▸ **Requirement**
Lines of the listing that contain "DRIVER" need to be copied.

▸ **Exercise input**
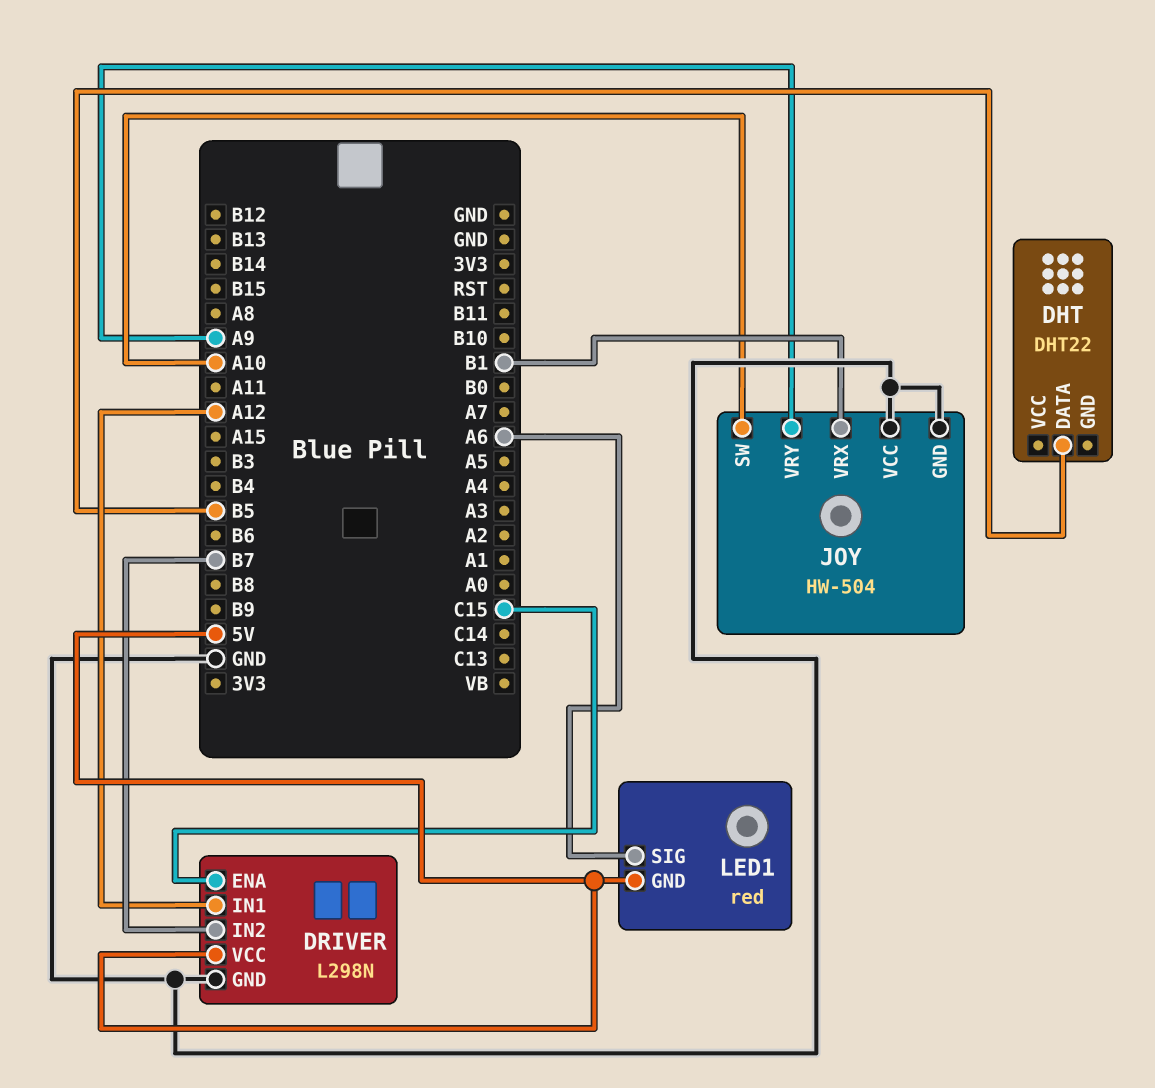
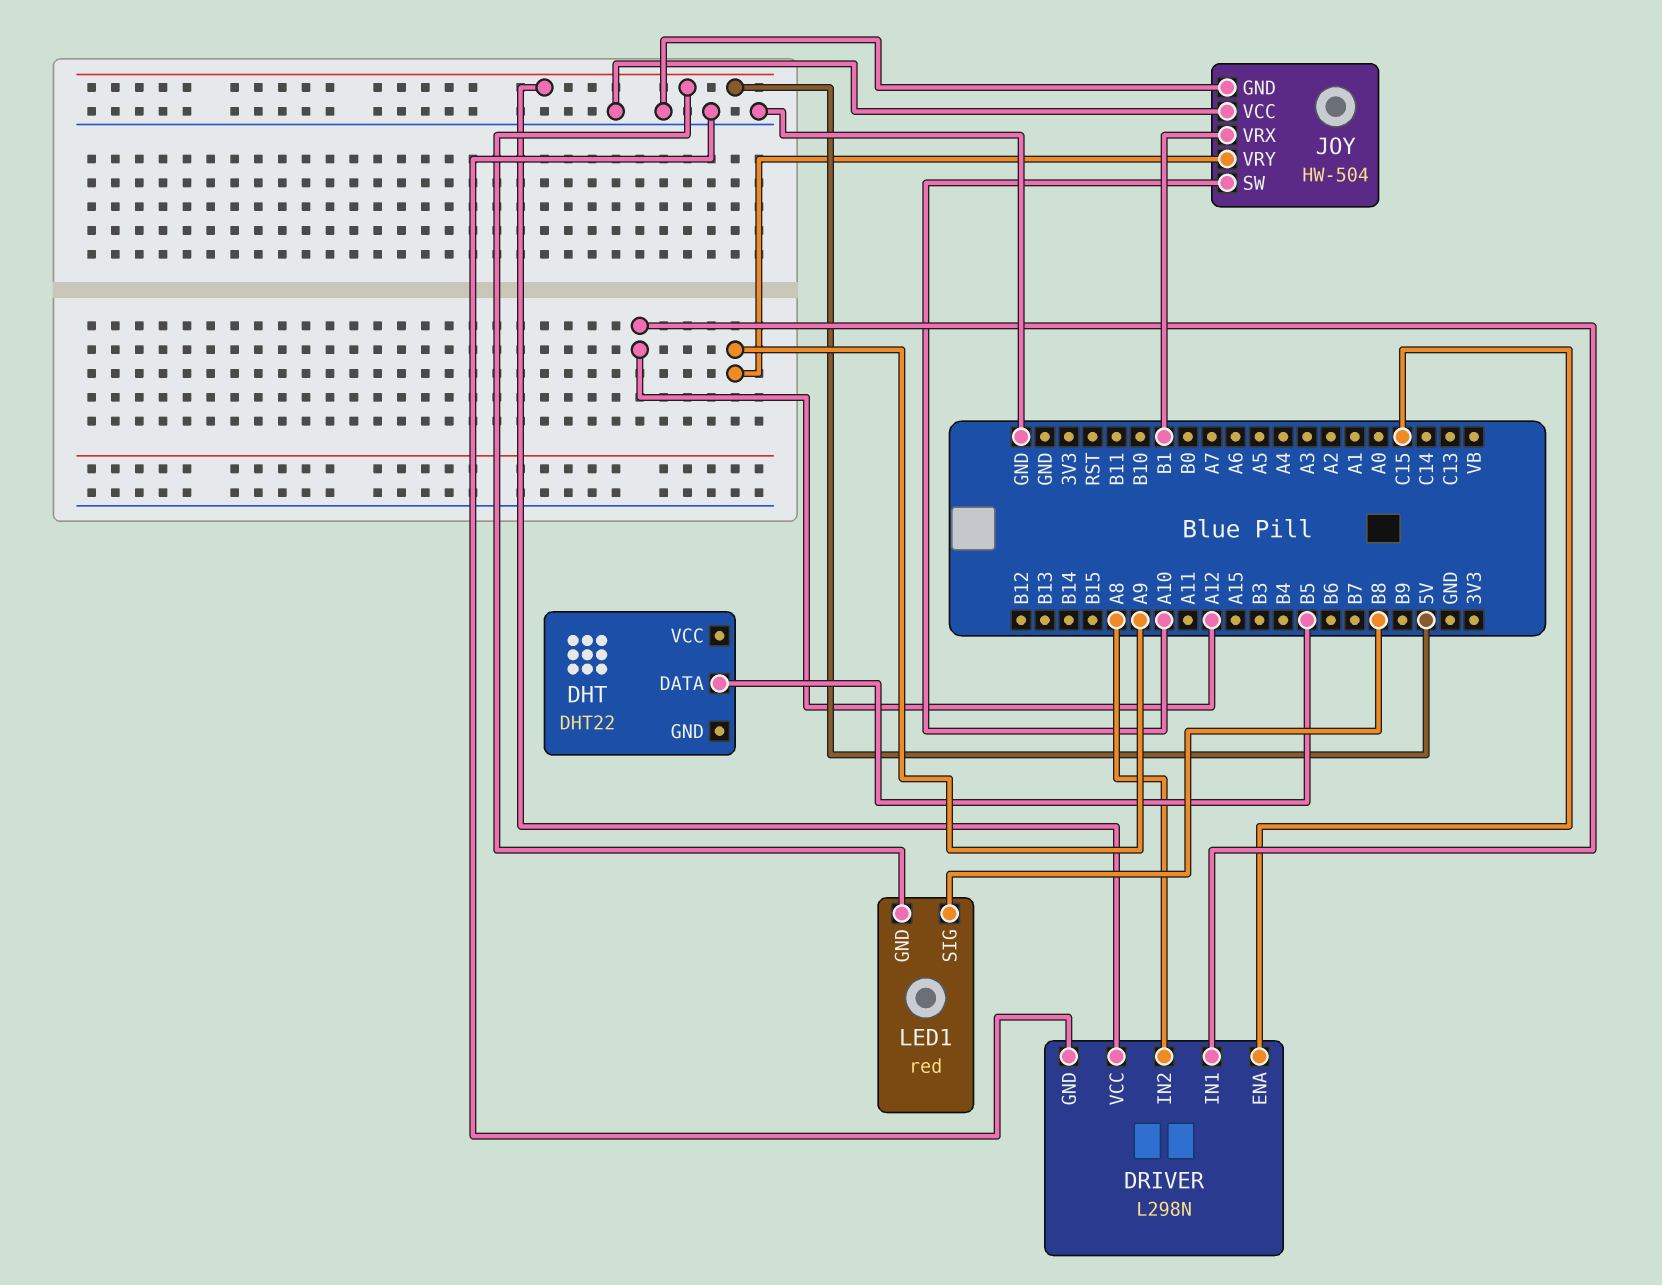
DRIVER pin IN2: B7 -> A8
LED1 pin SIG: A6 -> B8

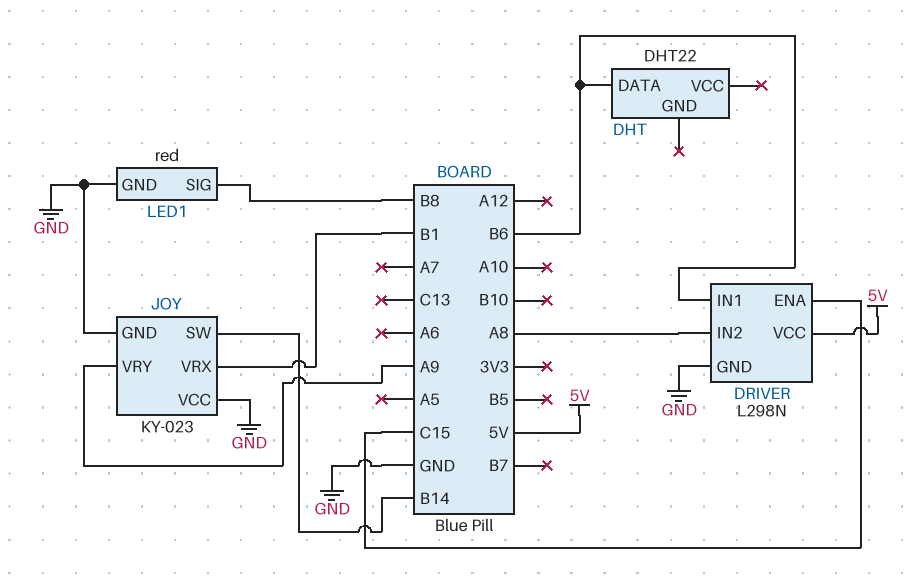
DHT pin DATA: B5 -> B6
DRIVER pin IN1: A12 -> B6
JOY: HW-504 -> KY-023
JOY pin SW: A10 -> B14
LED1 pin GND: 5V -> GND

▸ **Finished exercise**
DRIVER pin IN2: B7 -> A8
DRIVER pin IN1: A12 -> B6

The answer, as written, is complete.